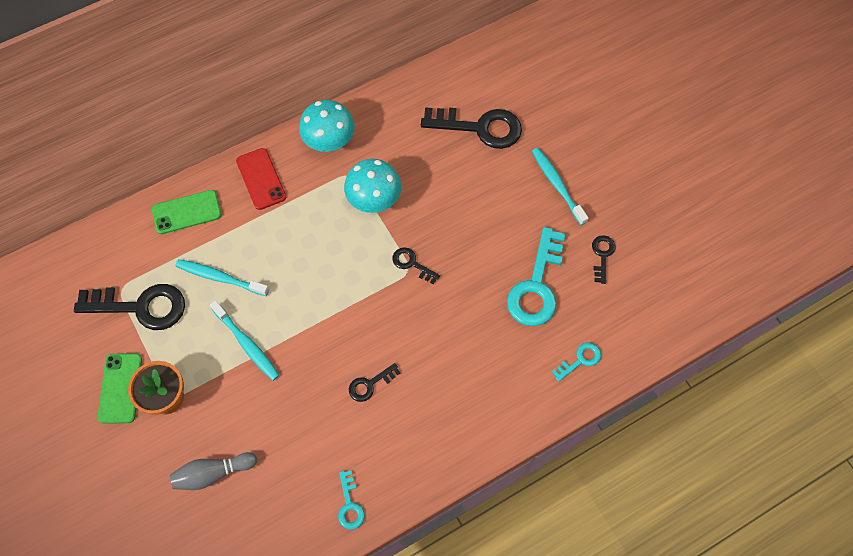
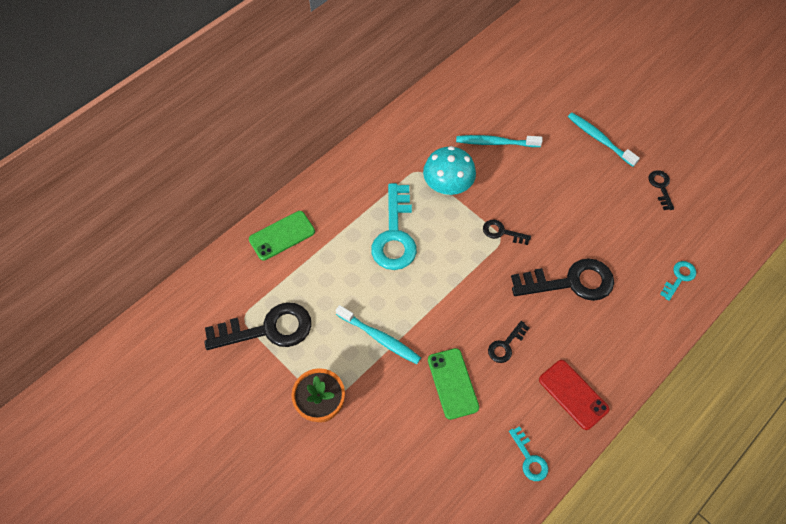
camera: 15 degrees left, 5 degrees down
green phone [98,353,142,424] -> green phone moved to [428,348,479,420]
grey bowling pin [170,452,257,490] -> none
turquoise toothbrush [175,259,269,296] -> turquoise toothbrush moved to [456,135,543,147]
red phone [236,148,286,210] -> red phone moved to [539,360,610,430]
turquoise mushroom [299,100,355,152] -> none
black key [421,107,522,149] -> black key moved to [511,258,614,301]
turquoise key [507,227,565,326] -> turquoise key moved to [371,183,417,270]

##############################

Give back, unchanged, the line that holds "black key [421,107,522,149]" along with all lines after it through the last line above.

black key [421,107,522,149] -> black key moved to [511,258,614,301]
turquoise key [507,227,565,326] -> turquoise key moved to [371,183,417,270]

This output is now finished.